- RECORDS SHOWN:

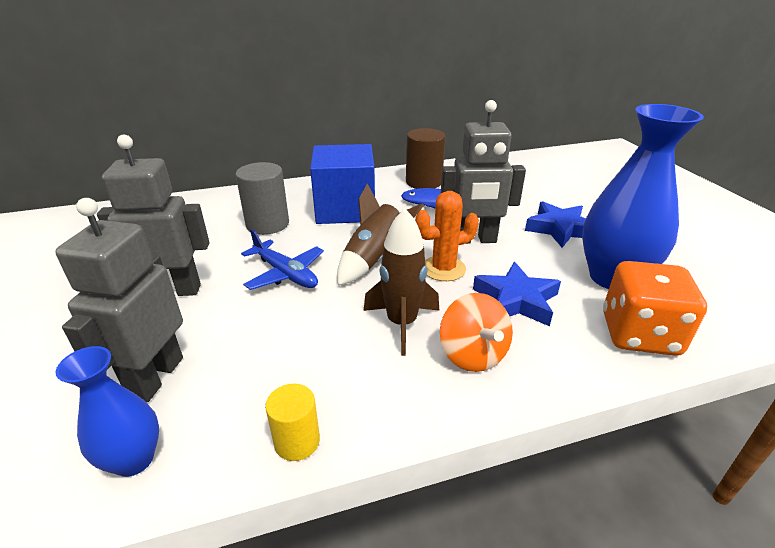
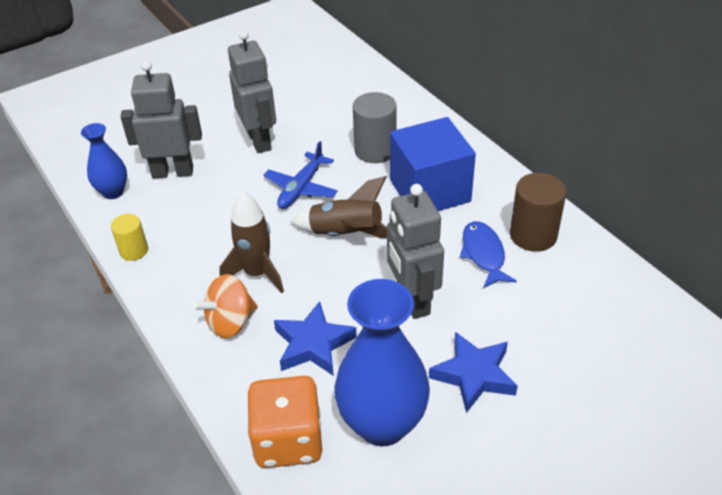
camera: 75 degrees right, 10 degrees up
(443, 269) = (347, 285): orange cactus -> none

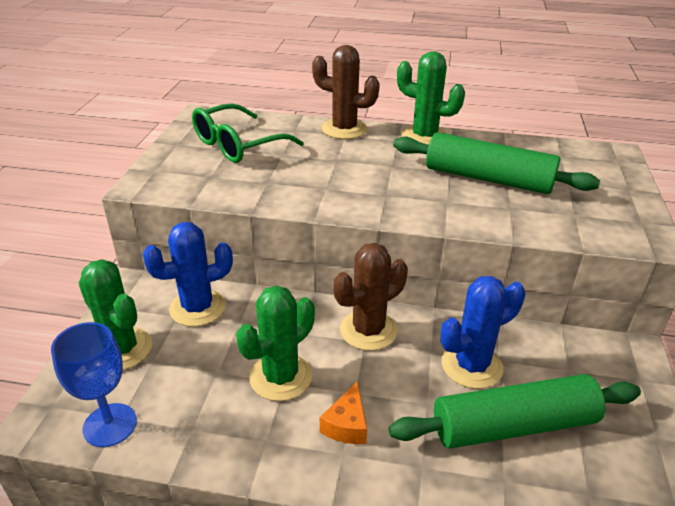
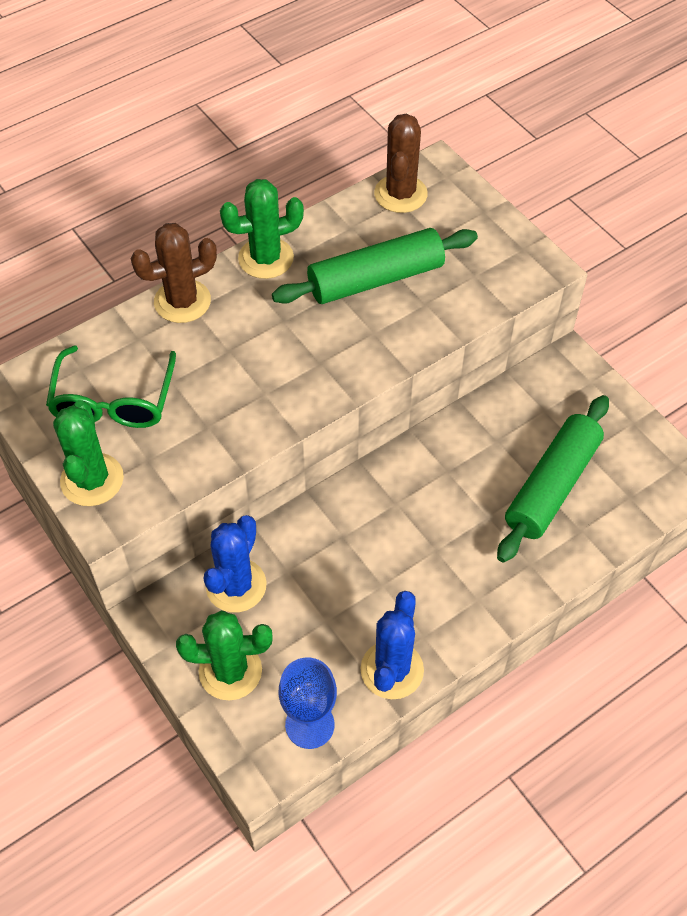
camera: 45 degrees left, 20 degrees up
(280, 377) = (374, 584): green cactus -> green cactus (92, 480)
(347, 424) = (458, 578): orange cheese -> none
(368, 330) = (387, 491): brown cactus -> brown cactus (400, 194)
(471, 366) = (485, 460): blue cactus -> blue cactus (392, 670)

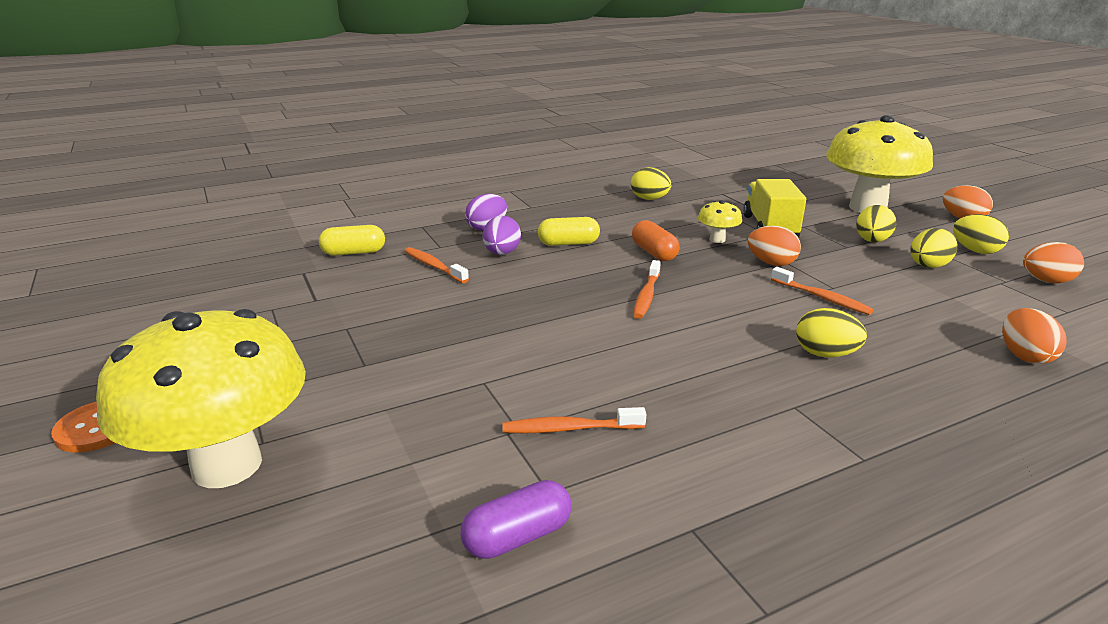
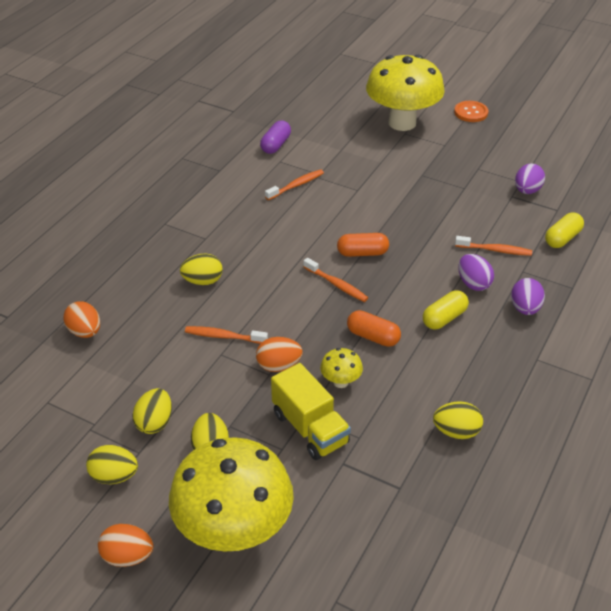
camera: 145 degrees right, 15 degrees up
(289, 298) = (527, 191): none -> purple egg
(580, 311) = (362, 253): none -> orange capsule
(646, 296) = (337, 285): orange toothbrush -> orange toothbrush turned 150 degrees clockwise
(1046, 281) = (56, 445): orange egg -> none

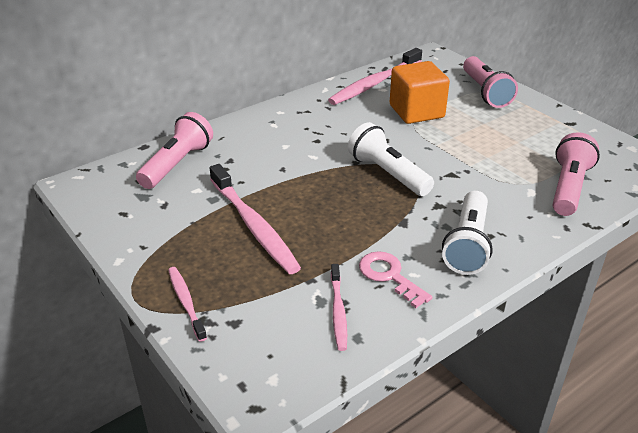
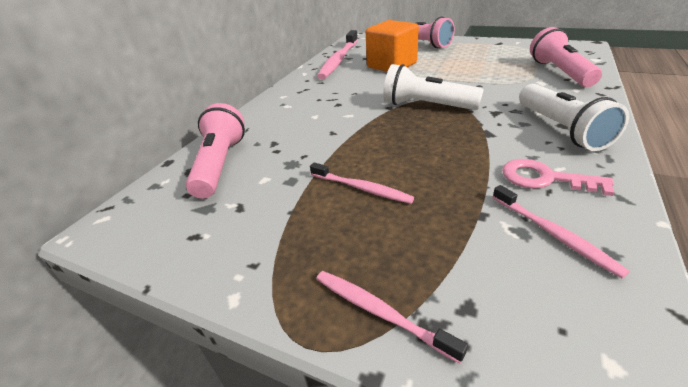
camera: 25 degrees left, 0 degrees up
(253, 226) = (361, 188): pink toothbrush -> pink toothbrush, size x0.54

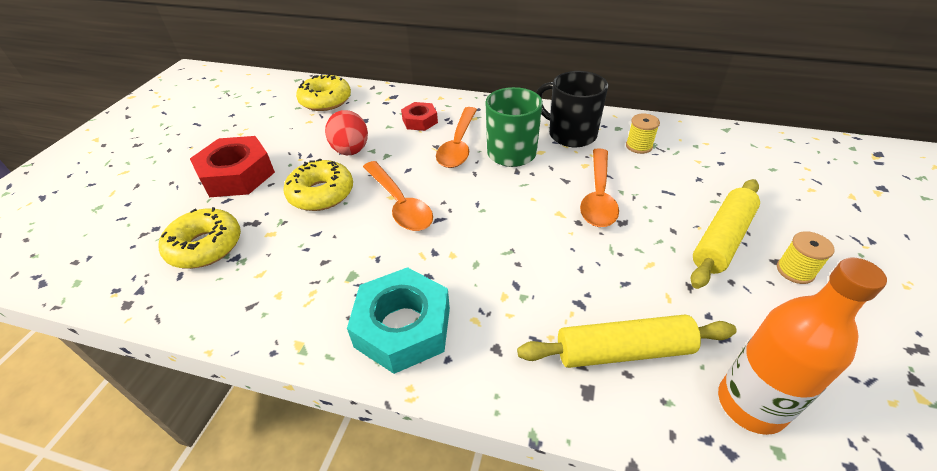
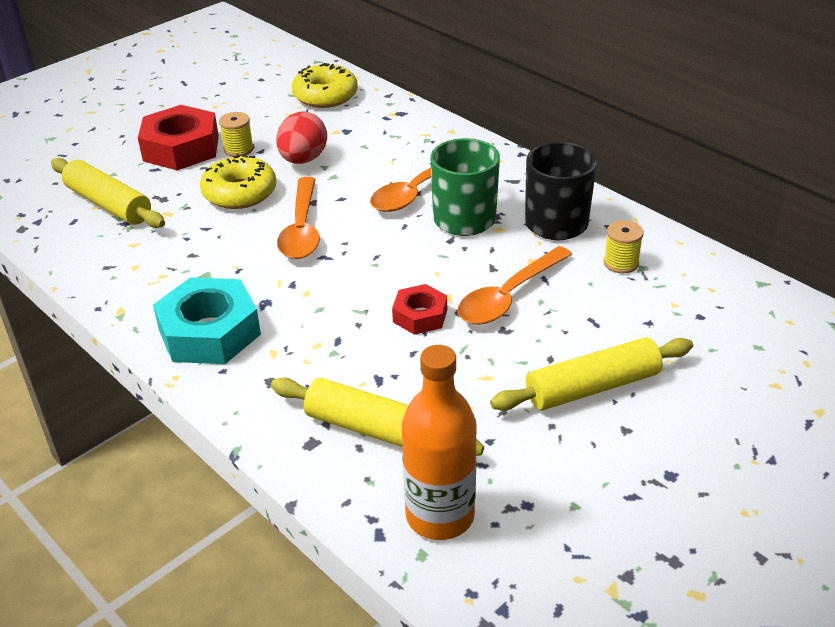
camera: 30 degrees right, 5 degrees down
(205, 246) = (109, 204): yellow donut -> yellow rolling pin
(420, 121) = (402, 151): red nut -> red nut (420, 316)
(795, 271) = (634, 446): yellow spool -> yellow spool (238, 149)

- WORK REQUIRED: Return the lines exactly, from the one containing "camera: 25 degrees left, 0 degrees up" through the last line above, including both ends and excluding every picture.

- EXERCISE RESPONSE:
camera: 25 degrees left, 0 degrees up
(253, 226) = (361, 188): pink toothbrush -> pink toothbrush, size x0.54

camera: 30 degrees right, 5 degrees down
(205, 246) = (109, 204): yellow donut -> yellow rolling pin
(420, 121) = (402, 151): red nut -> red nut (420, 316)
(795, 271) = (634, 446): yellow spool -> yellow spool (238, 149)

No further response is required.